An exact retyping of all lines below is the answer; pictures do not belong in it.

PROVIDED MATERIAL Start Marker

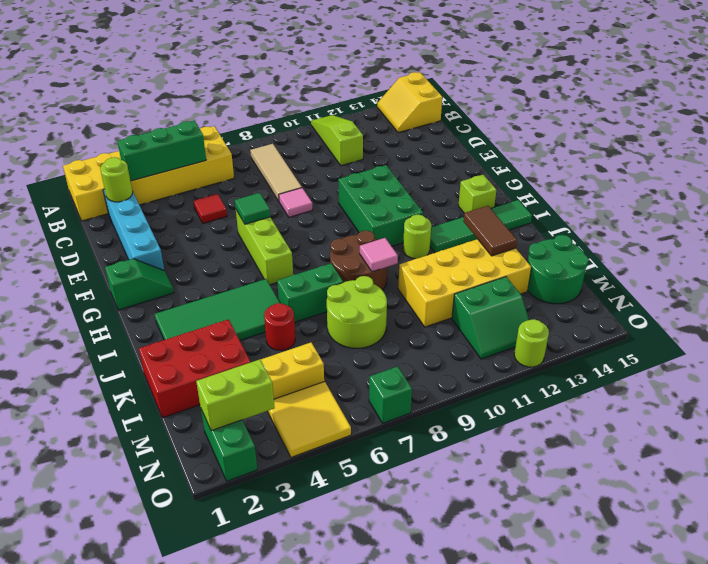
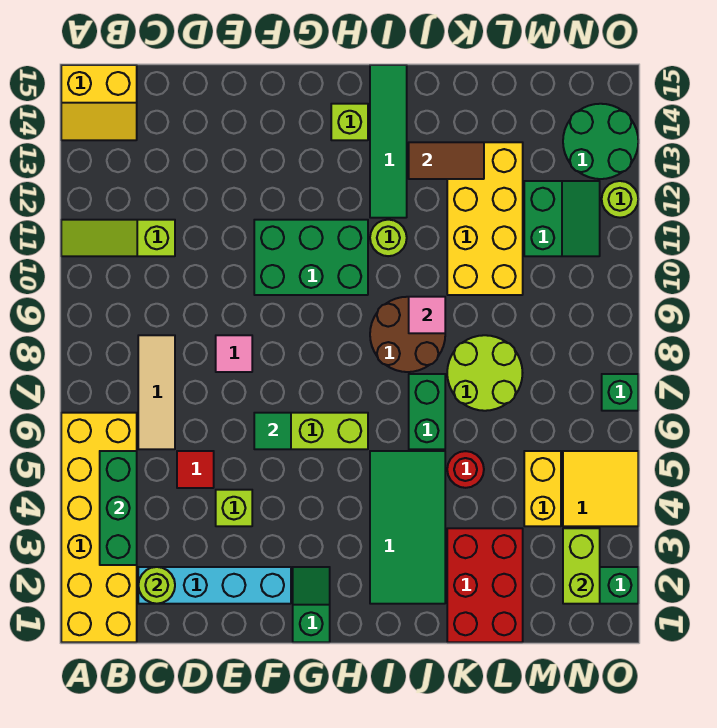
tan tile B8:D8 level 1 -> tan tile C6:C8 level 1
none -> lime brick E4 level 1
green round brick L14:M15 level 1 -> green round brick N13:O14 level 1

PROVIDED MATERIAL End Marker

_COMPLETED TASK_:
tan tile B8:D8 level 1 -> tan tile C6:C8 level 1
none -> lime brick E4 level 1
green round brick L14:M15 level 1 -> green round brick N13:O14 level 1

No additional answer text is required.